WORK ITEM>
Filter the lines below, keeping each one that holds "shifted".

DATA RECORDS>
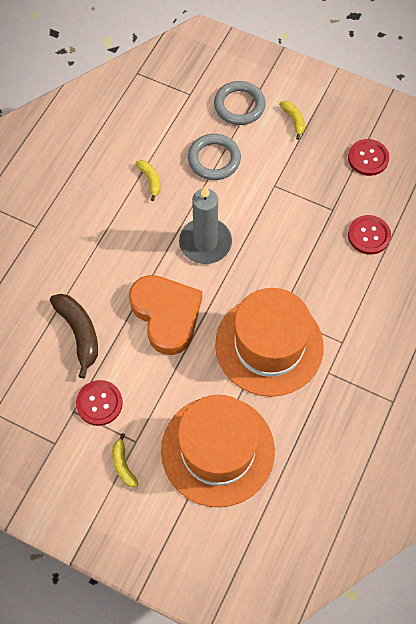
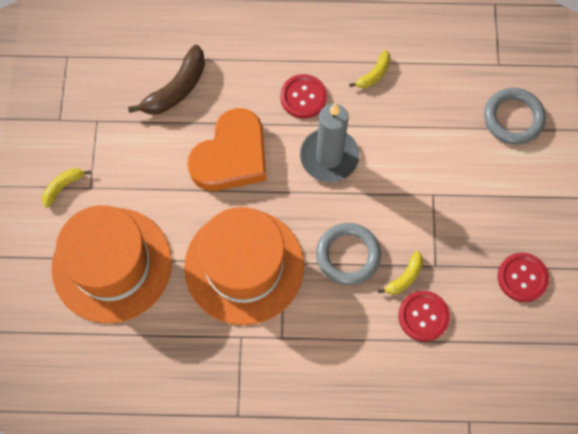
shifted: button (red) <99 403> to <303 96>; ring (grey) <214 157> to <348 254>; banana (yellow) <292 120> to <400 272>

---

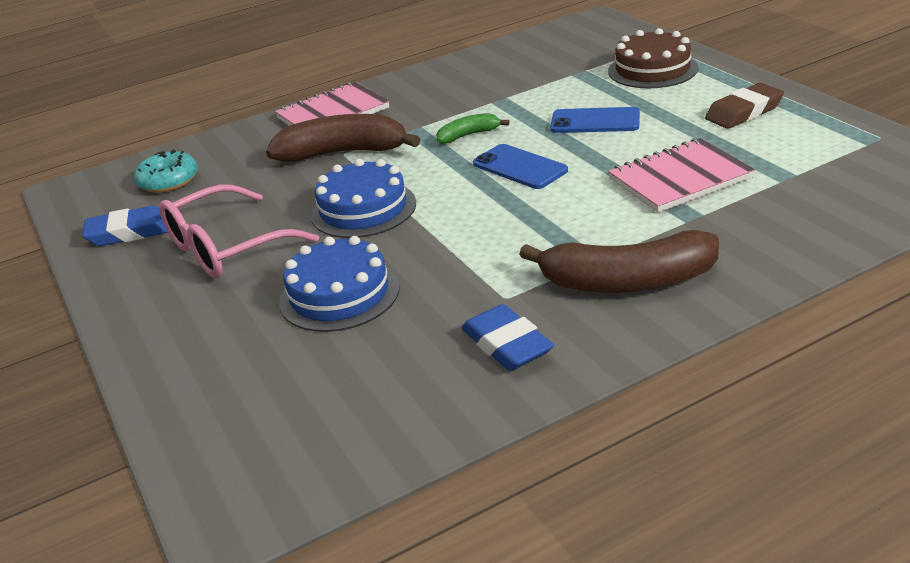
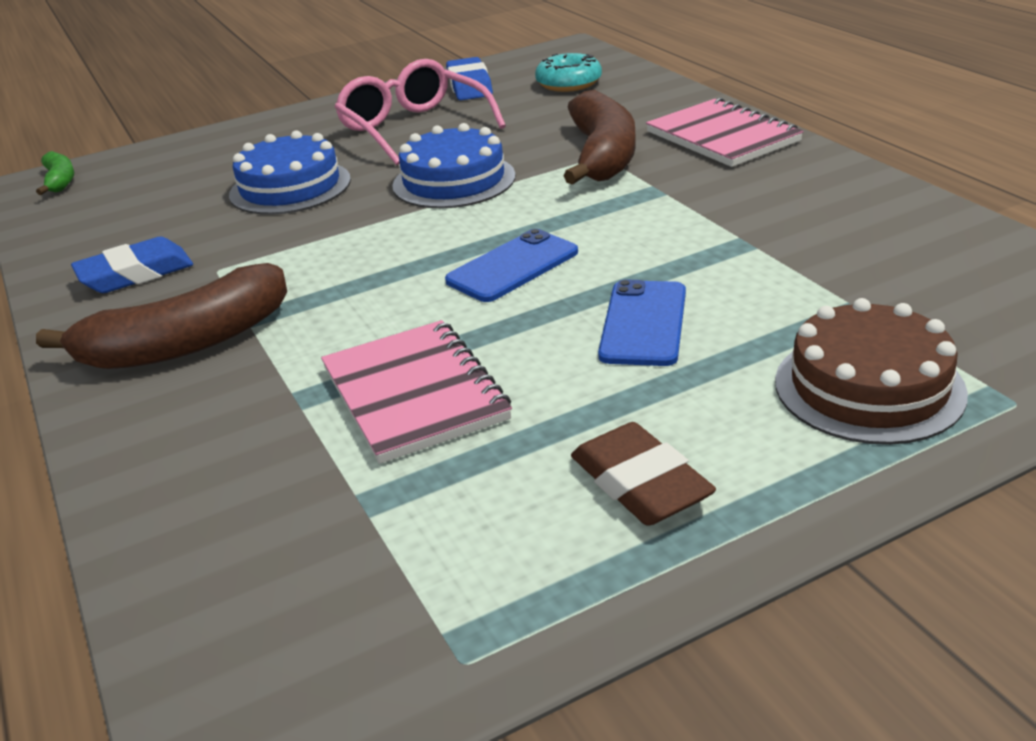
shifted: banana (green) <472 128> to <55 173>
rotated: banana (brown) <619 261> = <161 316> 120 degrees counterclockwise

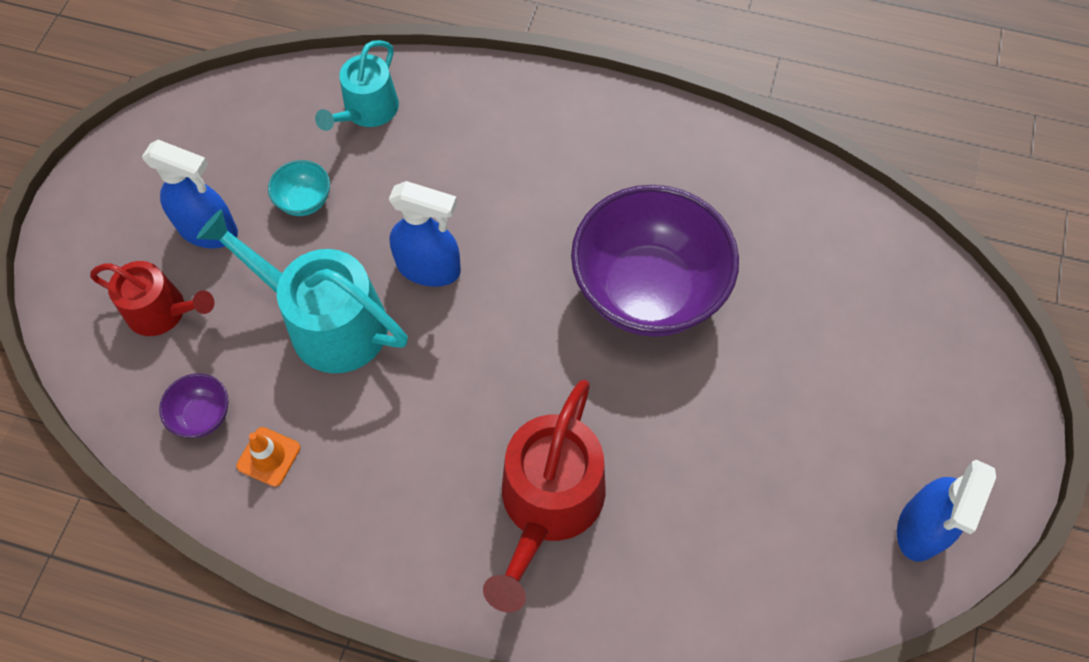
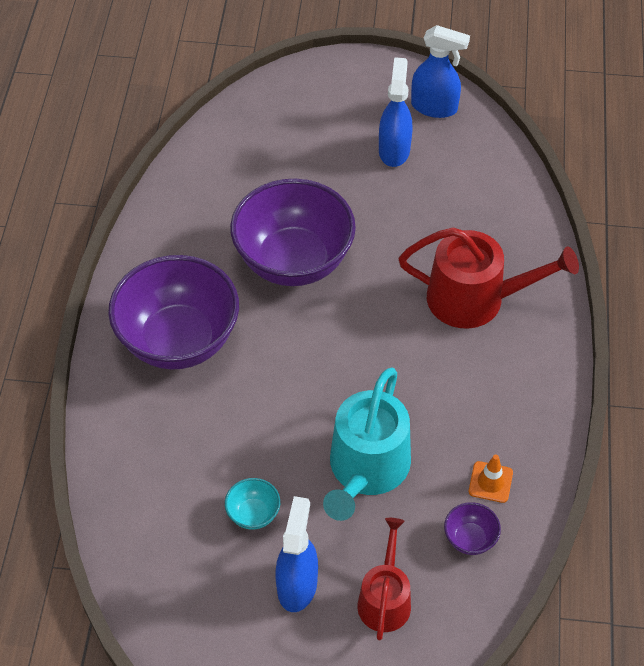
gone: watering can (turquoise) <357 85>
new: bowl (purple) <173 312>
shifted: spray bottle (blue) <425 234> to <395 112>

EXERCISE ANSWER>
shifted: button (red) <99 403> to <303 96>; ring (grey) <214 157> to <348 254>; banana (yellow) <292 120> to <400 272>
shifted: banana (green) <472 128> to <55 173>
shifted: spray bottle (blue) <425 234> to <395 112>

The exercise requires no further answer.